TASK BRIEF - Give the data below again exactly as written, but without the pictures.

--

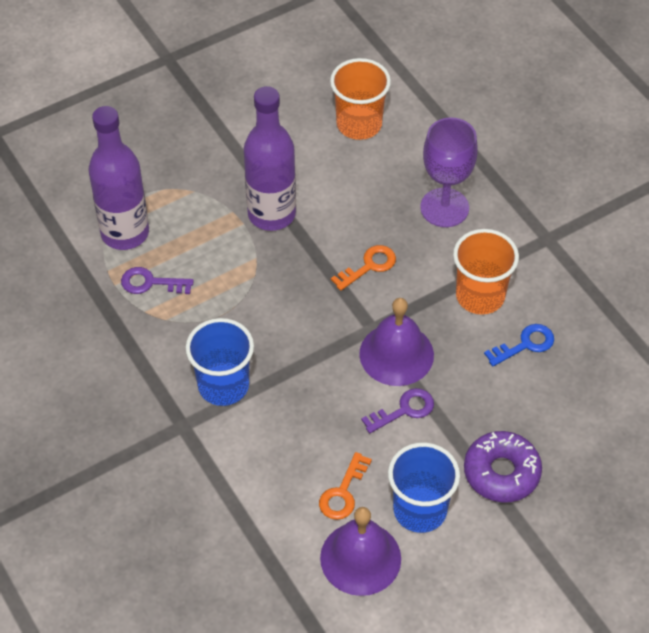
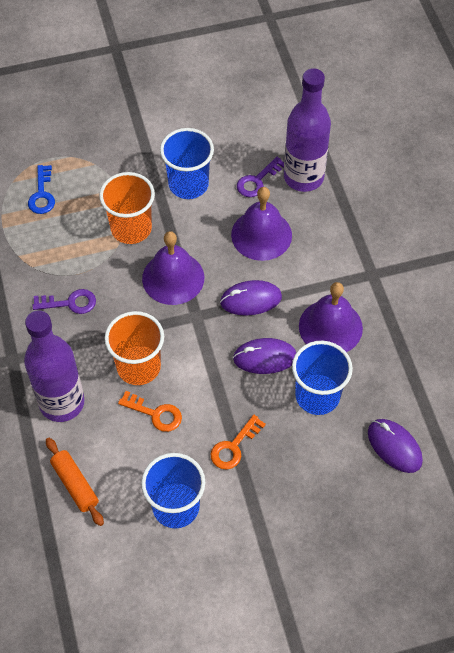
blue cup: 2 -> 3
orange rolling pin: 0 -> 1
purple bell: 2 -> 3
purple donut: 1 -> 0
purple goblet: 1 -> 0
purple mouse: 0 -> 3

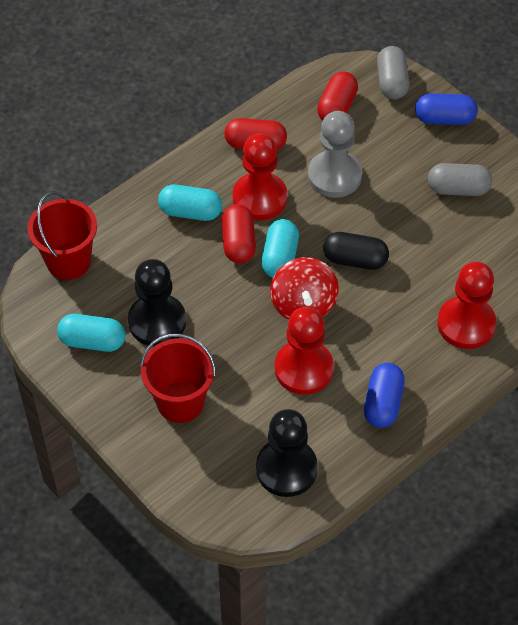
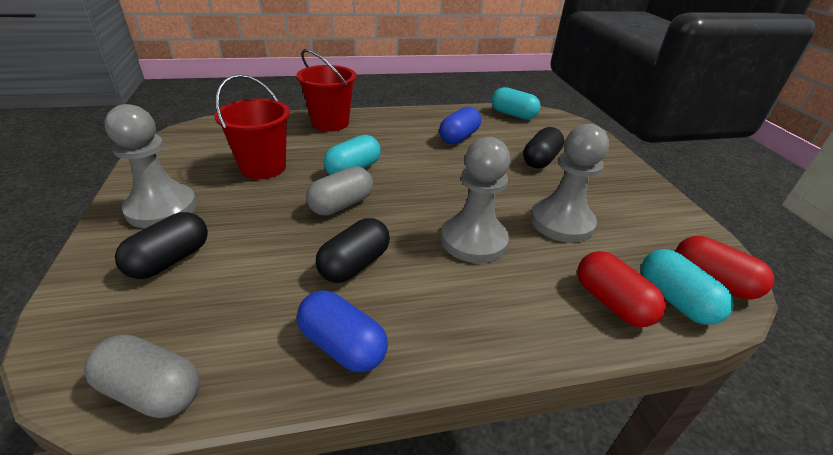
black capsule: 1 -> 3
black pawn: 2 -> 0
grey pawn: 1 -> 3
red capsule: 3 -> 2
red pawn: 3 -> 0
red spinning top: 1 -> 0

--

WRITTEN SOLUTION -
blue cup: 2 -> 3
orange rolling pin: 0 -> 1
purple bell: 2 -> 3
purple donut: 1 -> 0
purple goblet: 1 -> 0
purple mouse: 0 -> 3

black capsule: 1 -> 3
black pawn: 2 -> 0
grey pawn: 1 -> 3
red capsule: 3 -> 2
red pawn: 3 -> 0
red spinning top: 1 -> 0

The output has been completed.